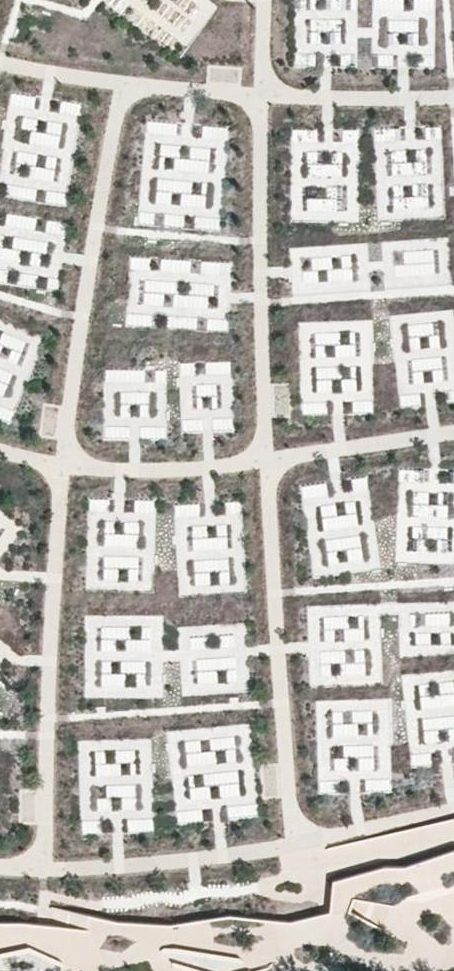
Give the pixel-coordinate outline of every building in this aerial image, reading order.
[(295,66),(317,66),(317,53),(340,53),(340,66),(356,66),(357,0),(295,0),(295,66)] [(435,0),(372,0),(372,27),(363,26),(362,67),(434,69),(435,0)] [(14,92),(11,103),(34,108),(36,97),(14,92)] [(59,148),(63,123),(28,118),(24,143),(59,148)] [(291,220),(352,221),(354,128),(343,128),(343,147),(317,147),(317,128),(293,127),(291,220)] [(185,146),(185,144),(161,143),(160,169),(209,171),(210,147),(185,146)] [(380,146),(383,216),(429,215),(428,177),(441,176),(440,144),(380,146)] [(36,160),(37,153),(17,150),(13,175),(52,180),(55,162),(36,160)] [(206,205),(207,180),(157,179),(157,203),(206,205)] [(8,185),(7,196),(35,199),(36,188),(8,185)] [(389,252),(389,290),(435,290),(435,252),(389,252)] [(399,407),(453,404),(453,310),(394,313),(399,407)] [(169,314),(167,327),(196,331),(198,317),(169,314)] [(298,323),(303,417),(376,413),(371,320),(298,323)] [(17,364),(26,340),(0,330),(0,357),(17,364)] [(4,394),(13,372),(0,367),(0,392),(4,394)] [(145,383),(146,368),(105,367),(105,382),(145,383)] [(198,383),(198,409),(218,409),(217,383),(198,383)] [(339,506),(339,505),(324,505),(328,563),(363,561),(359,504),(339,506)] [(105,519),(103,585),(146,586),(147,519),(105,519)] [(230,550),(229,523),(194,525),(195,552),(230,550)] [(196,559),(197,586),(233,585),(232,558),(196,559)] [(334,709),(334,735),(373,735),(373,709),(334,709)] [(375,769),(374,743),(339,745),(340,771),(375,769)] [(143,813),(141,748),(95,749),(97,815),(143,813)]
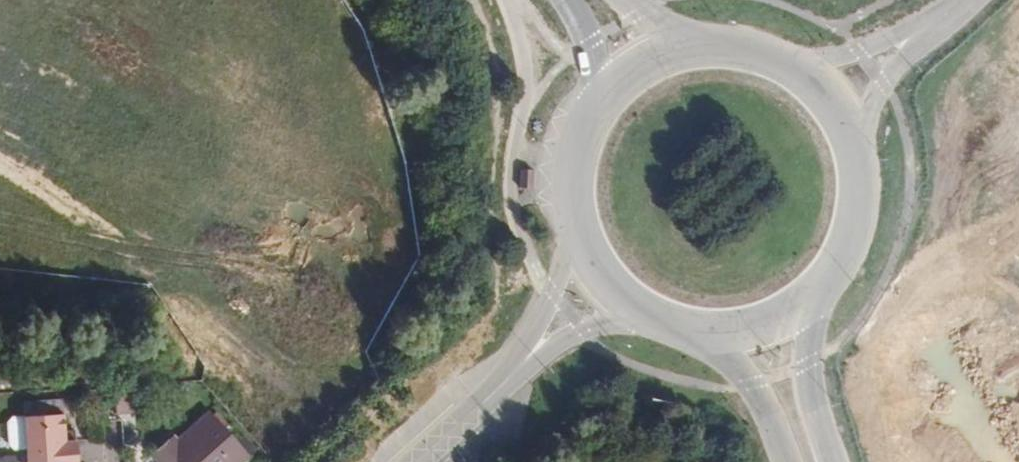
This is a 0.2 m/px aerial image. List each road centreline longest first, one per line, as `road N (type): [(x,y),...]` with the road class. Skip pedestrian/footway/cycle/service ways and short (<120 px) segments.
road 1 (primary): [(834,461),(812,357),(817,293)]
road 2 (tertiary): [(582,211),(521,366)]
road 3 (primary): [(704,329),(752,380),(791,461)]
road 4 (primary): [(817,293),(858,225),(855,145)]
road 5 (tertiary): [(521,366),(655,314)]
road 6 (tertiary): [(418,461),(521,366)]
road 7 (primary): [(582,211),(595,252),(620,288),(655,314)]
road 8 (unclassified): [(855,145),(879,86),(919,33)]
road 9 (unclassified): [(919,33),(797,70)]
road 10 (primary): [(704,329),(764,324),(817,293)]
road 11 (primary): [(562,0),(584,40),(603,112)]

________________

Required action
Please retype the material above exactly, and omit its images.

Solution
Give the pixel-coordinate outline of every building in this aerial image, reading order.
[(295,66),(317,66),(317,53),(340,53),(340,66),(356,66),(357,0),(295,0),(295,66)] [(435,0),(372,0),(372,27),(363,26),(362,67),(434,69),(435,0)] [(14,92),(11,103),(34,108),(36,97),(14,92)] [(59,148),(63,123),(28,118),(24,143),(59,148)] [(291,220),(352,221),(354,128),(343,128),(343,147),(317,147),(317,128),(293,127),(291,220)] [(185,146),(185,144),(161,143),(160,169),(209,171),(210,147),(185,146)] [(380,146),(383,216),(429,215),(428,177),(441,176),(440,144),(380,146)] [(36,160),(37,153),(17,150),(13,175),(52,180),(55,162),(36,160)] [(206,205),(207,180),(157,179),(157,203),(206,205)] [(8,185),(7,196),(35,199),(36,188),(8,185)] [(389,252),(389,290),(435,290),(435,252),(389,252)] [(399,407),(453,404),(453,310),(394,313),(399,407)] [(169,314),(167,327),(196,331),(198,317),(169,314)] [(298,323),(303,417),(376,413),(371,320),(298,323)] [(17,364),(26,340),(0,330),(0,357),(17,364)] [(4,394),(13,372),(0,367),(0,392),(4,394)] [(145,383),(146,368),(105,367),(105,382),(145,383)] [(198,383),(198,409),(218,409),(217,383),(198,383)] [(339,506),(339,505),(324,505),(328,563),(363,561),(359,504),(339,506)] [(105,519),(103,585),(146,586),(147,519),(105,519)] [(230,550),(229,523),(194,525),(195,552),(230,550)] [(196,559),(197,586),(233,585),(232,558),(196,559)] [(334,709),(334,735),(373,735),(373,709),(334,709)] [(375,769),(374,743),(339,745),(340,771),(375,769)] [(143,813),(141,748),(95,749),(97,815),(143,813)]
This is a 0.2 m/px aerial image. List each road centreline longest first, one per line, as `road N (type): [(x,y),...]` with the road class. Skip pedestrian/footway/cycle/service ways and short (<120 px) segments.
road 1 (primary): [(834,461),(812,357),(817,293)]
road 2 (tertiary): [(582,211),(521,366)]
road 3 (primary): [(704,329),(752,380),(791,461)]
road 4 (primary): [(817,293),(858,225),(855,145)]
road 5 (tertiary): [(521,366),(655,314)]
road 6 (tertiary): [(418,461),(521,366)]
road 7 (primary): [(582,211),(595,252),(620,288),(655,314)]
road 8 (unclassified): [(855,145),(879,86),(919,33)]
road 9 (unclassified): [(919,33),(797,70)]
road 10 (primary): [(704,329),(764,324),(817,293)]
road 11 (primary): [(562,0),(584,40),(603,112)]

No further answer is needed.